(Exercise aim) Nothing but the text should be carried over: reproduce all the data exactly and leave out every image.

━━━━━━━━

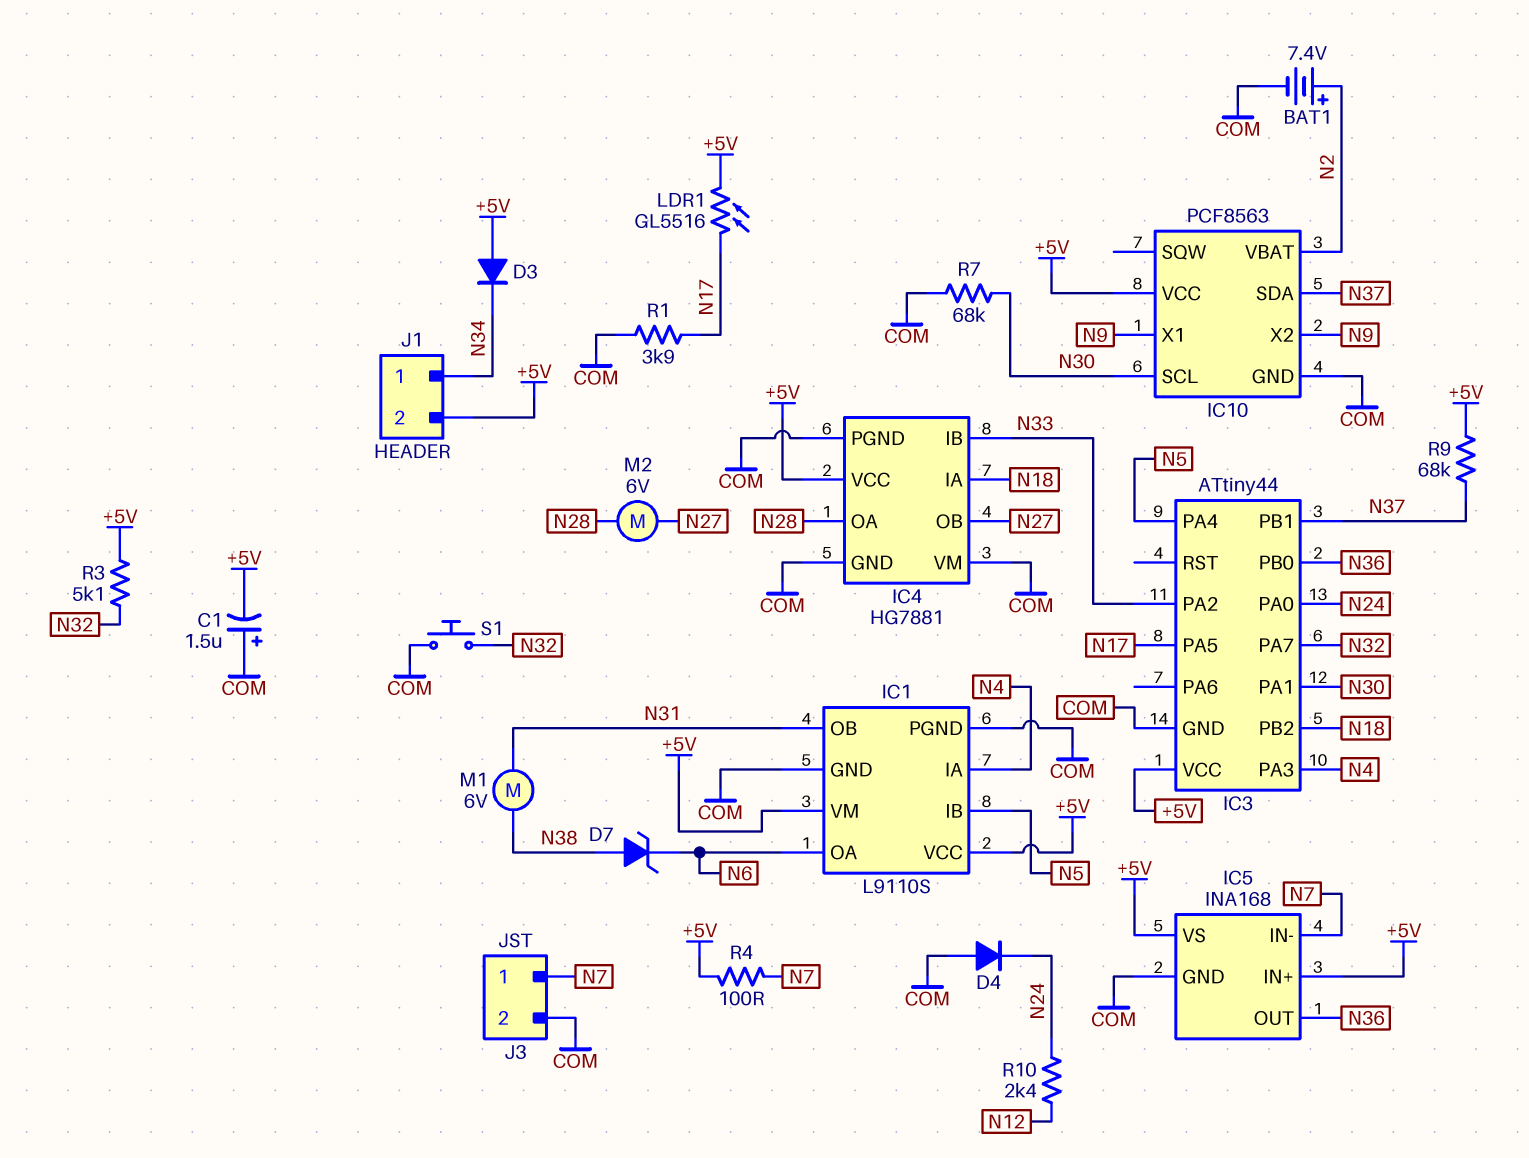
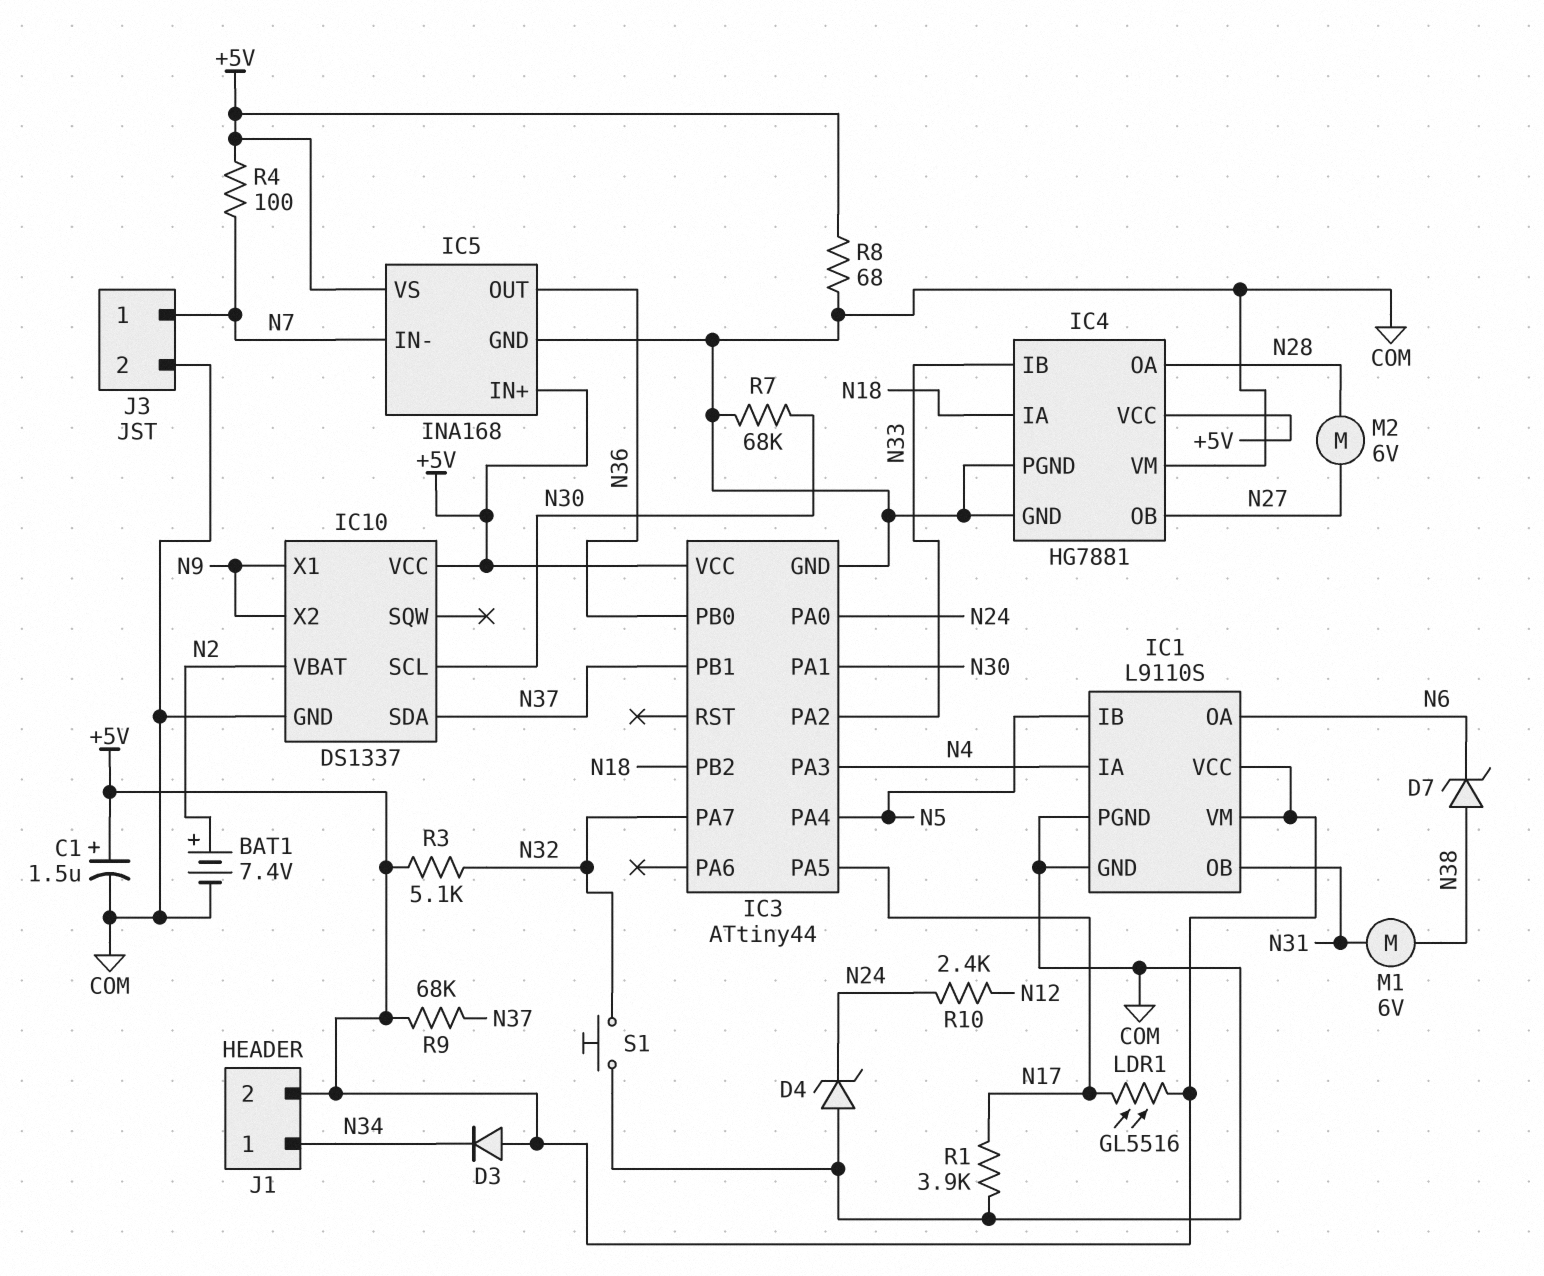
C1: 1.5uF (plus COM, minus +5V) -> 1.5uF (plus +5V, minus COM)
D4: diode (A COM, K N24) -> zener (A COM, K N24)
IC10: PCF8563 -> DS1337
R8: none -> 68 (+5V, COM)

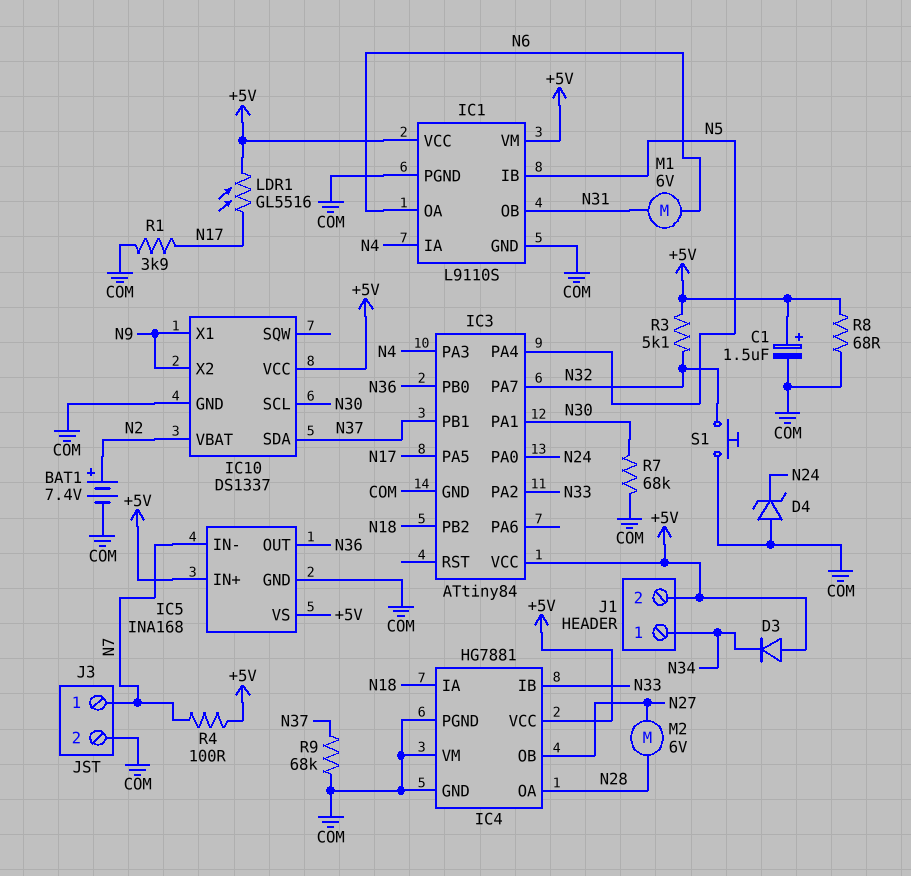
D7: zener (A N38, K N6) -> none
IC3: ATtiny44 -> ATtiny84
M1: motor 6V (N31, N38) -> motor 6V (N6, N31)
R9: 68k (+5V, N37) -> 68k (COM, N37)
R10: 2.4k (N12, N24) -> none

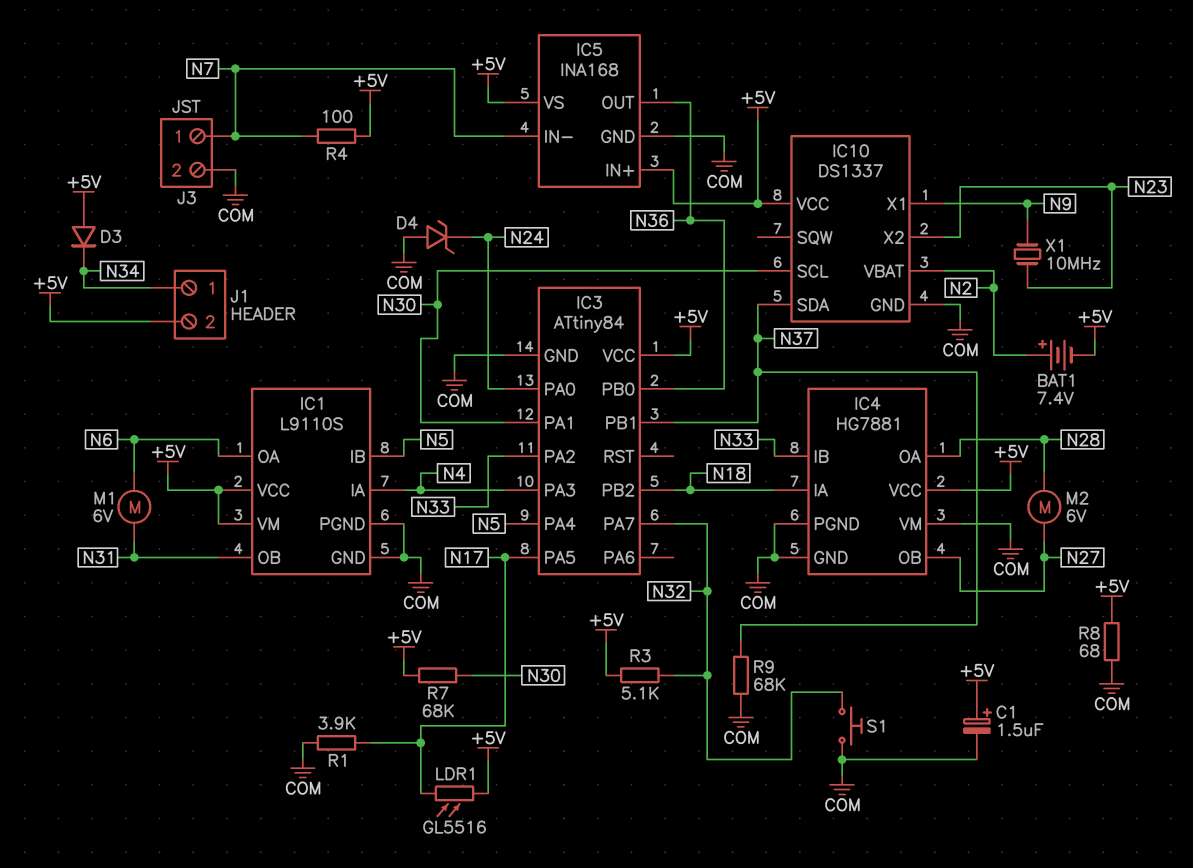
BAT1: 7.4V (plus N2, minus COM) -> 7.4V (plus N2, minus +5V)
IC10 pin X2: N9 -> N23
R7: 68k (COM, N30) -> 68k (+5V, N30)
X1: none -> 10MHz (N9, N23)

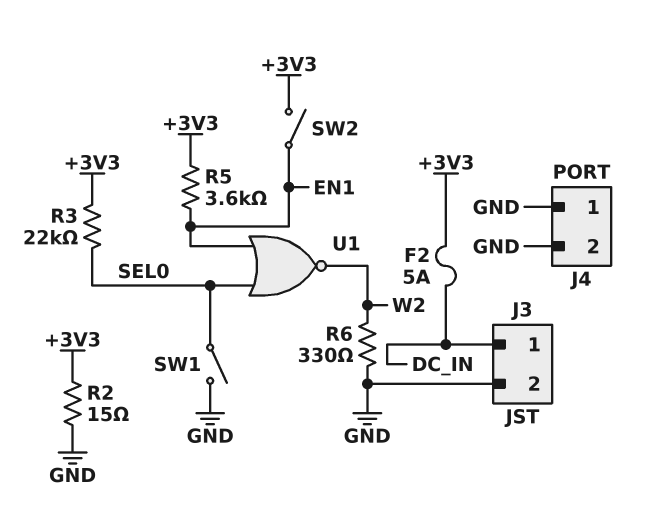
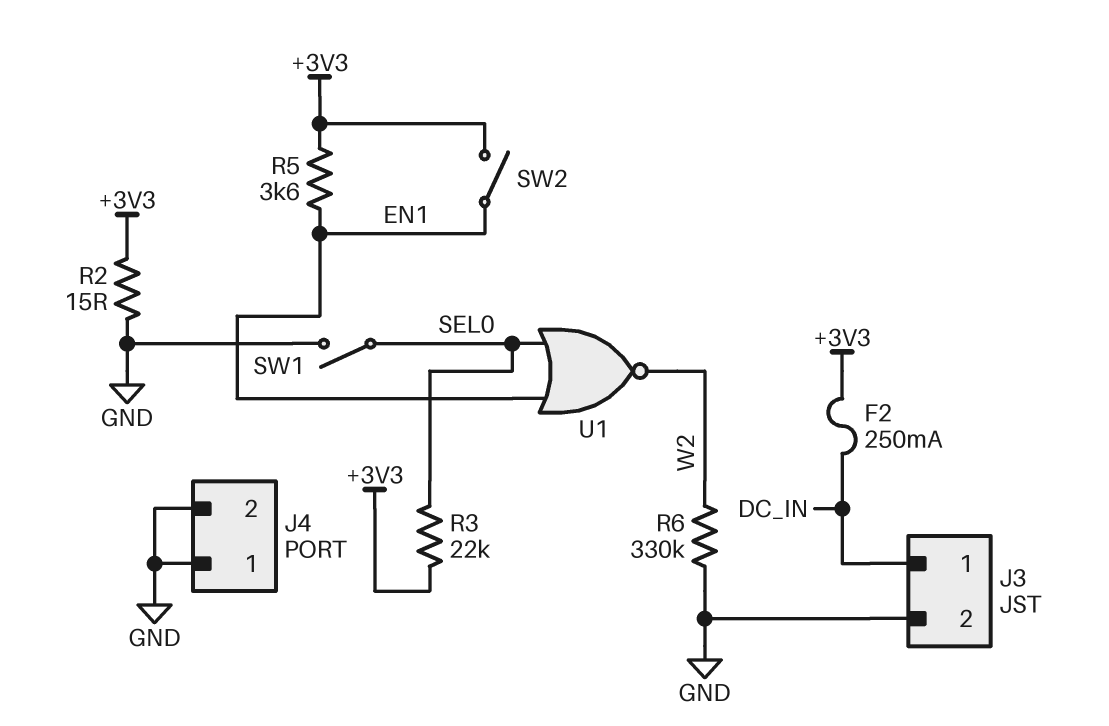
F2: 5A (+3V3, DC_IN) -> 250mA (+3V3, DC_IN)
R6: 330 (GND, W2) -> 330k (GND, W2)

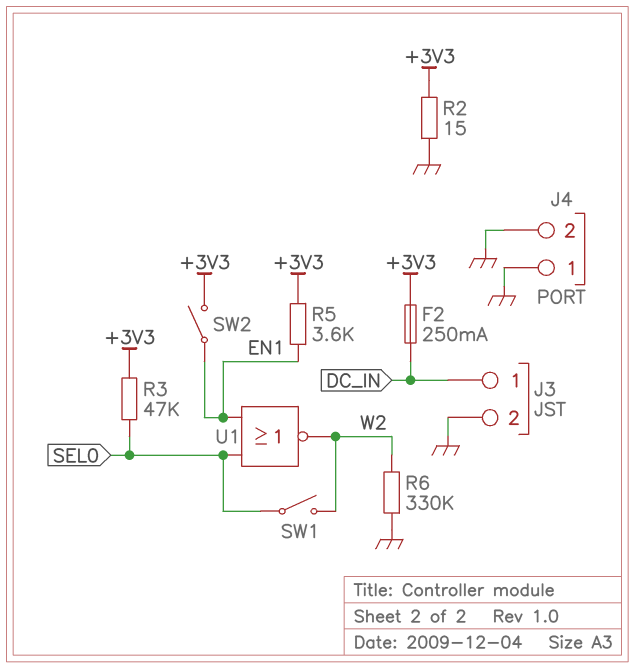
R3: 22k (+3V3, SEL0) -> 47k (+3V3, SEL0)
SW1: switch (GND, SEL0) -> switch (SEL0, W2)

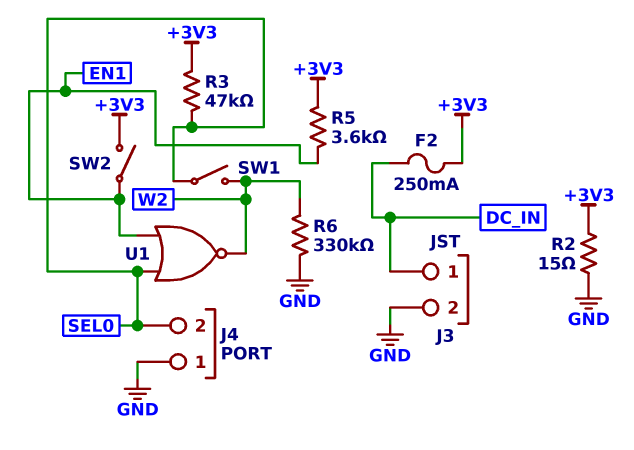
J4 pin 2: GND -> SEL0

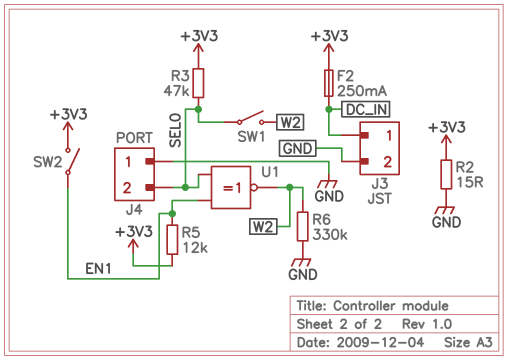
R5: 3.6k (+3V3, EN1) -> 12k (+3V3, EN1)
U1: NOR (in EN1, in SEL0, out W2) -> XNOR (in EN1, in SEL0, out W2)

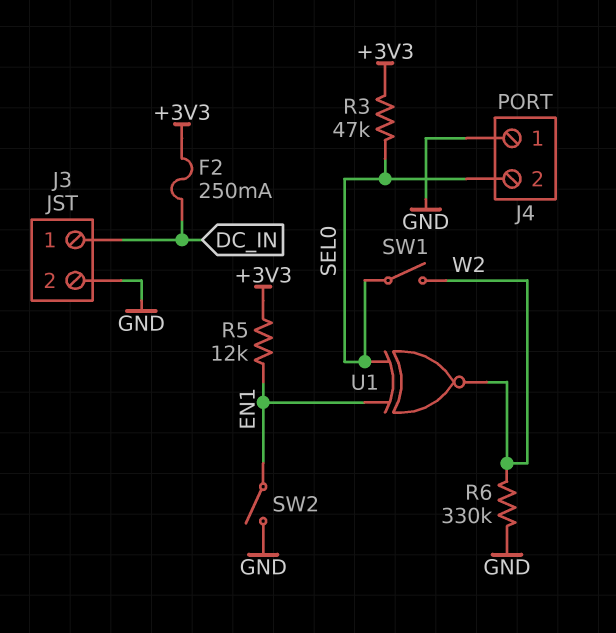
R2: 15 (+3V3, GND) -> none
SW2: switch (+3V3, EN1) -> switch (EN1, GND)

━━━━━━━━

(Result of the exercise)
C1: 1.5uF (plus COM, minus +5V) -> 1.5uF (plus +5V, minus COM)
D4: diode (A COM, K N24) -> zener (A COM, K N24)
IC10: PCF8563 -> DS1337
R8: none -> 68 (+5V, COM)

D7: zener (A N38, K N6) -> none
IC3: ATtiny44 -> ATtiny84
M1: motor 6V (N31, N38) -> motor 6V (N6, N31)
R9: 68k (+5V, N37) -> 68k (COM, N37)
R10: 2.4k (N12, N24) -> none

BAT1: 7.4V (plus N2, minus COM) -> 7.4V (plus N2, minus +5V)
IC10 pin X2: N9 -> N23
R7: 68k (COM, N30) -> 68k (+5V, N30)
X1: none -> 10MHz (N9, N23)

F2: 5A (+3V3, DC_IN) -> 250mA (+3V3, DC_IN)
R6: 330 (GND, W2) -> 330k (GND, W2)

R3: 22k (+3V3, SEL0) -> 47k (+3V3, SEL0)
SW1: switch (GND, SEL0) -> switch (SEL0, W2)

J4 pin 2: GND -> SEL0

R5: 3.6k (+3V3, EN1) -> 12k (+3V3, EN1)
U1: NOR (in EN1, in SEL0, out W2) -> XNOR (in EN1, in SEL0, out W2)

R2: 15 (+3V3, GND) -> none
SW2: switch (+3V3, EN1) -> switch (EN1, GND)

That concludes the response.